Exercise objective:
From the records below, please return each line that holds the word "turned".

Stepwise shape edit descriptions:
---+---

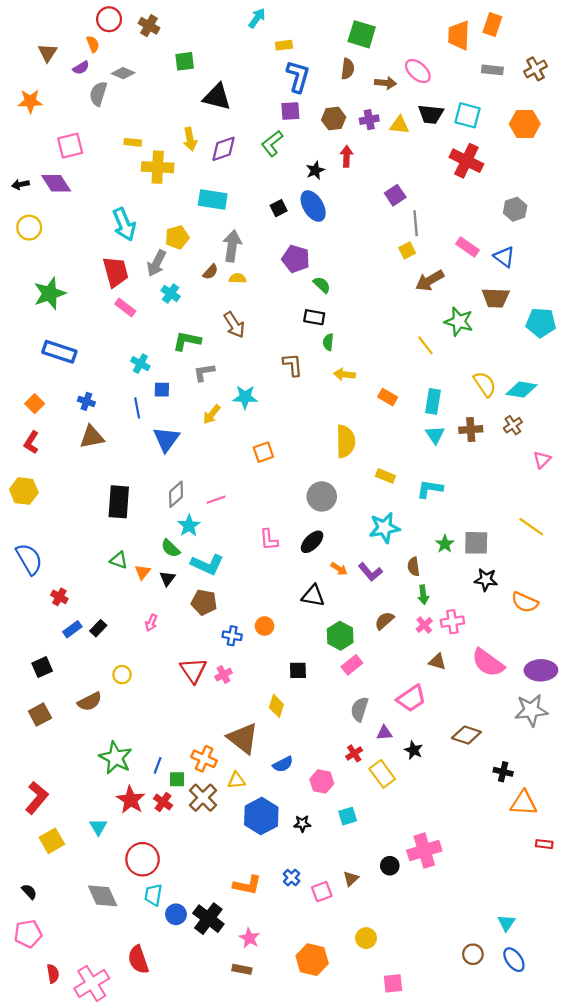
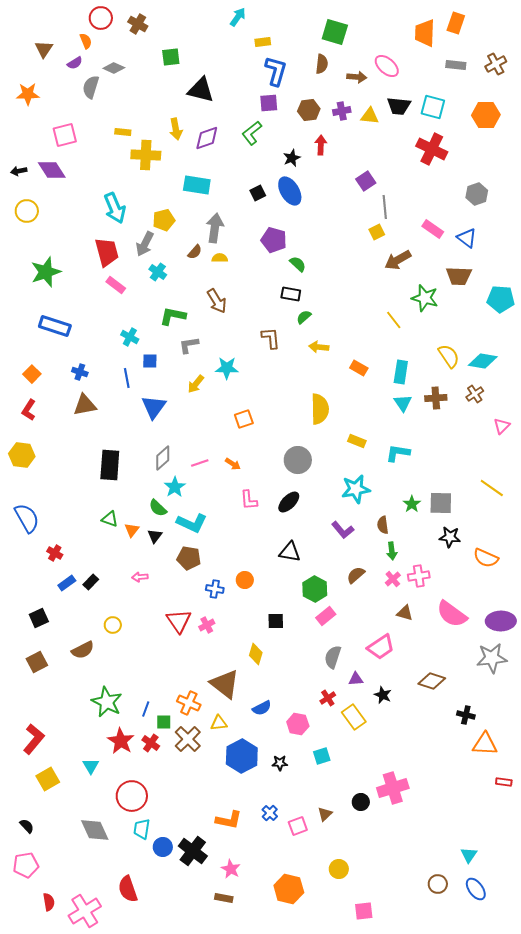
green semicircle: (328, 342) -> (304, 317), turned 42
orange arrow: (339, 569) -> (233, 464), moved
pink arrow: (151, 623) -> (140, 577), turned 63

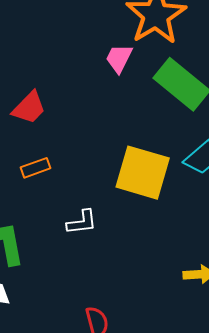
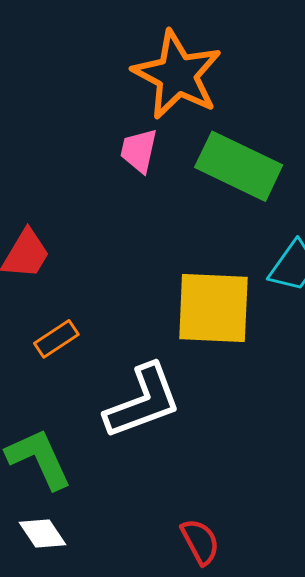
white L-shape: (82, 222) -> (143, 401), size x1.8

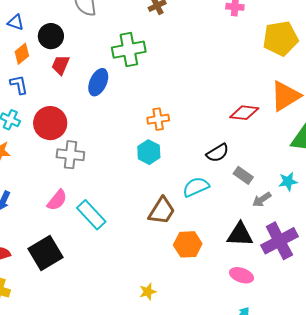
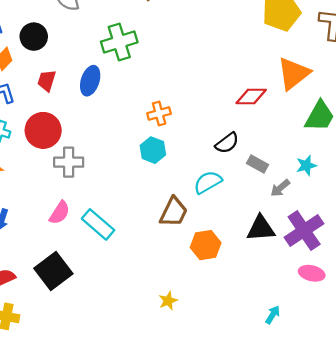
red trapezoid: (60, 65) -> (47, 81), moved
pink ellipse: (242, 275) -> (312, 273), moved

---+---

Exercise answer:
green semicircle: (328, 342) -> (304, 317), turned 42
pink arrow: (151, 623) -> (140, 577), turned 63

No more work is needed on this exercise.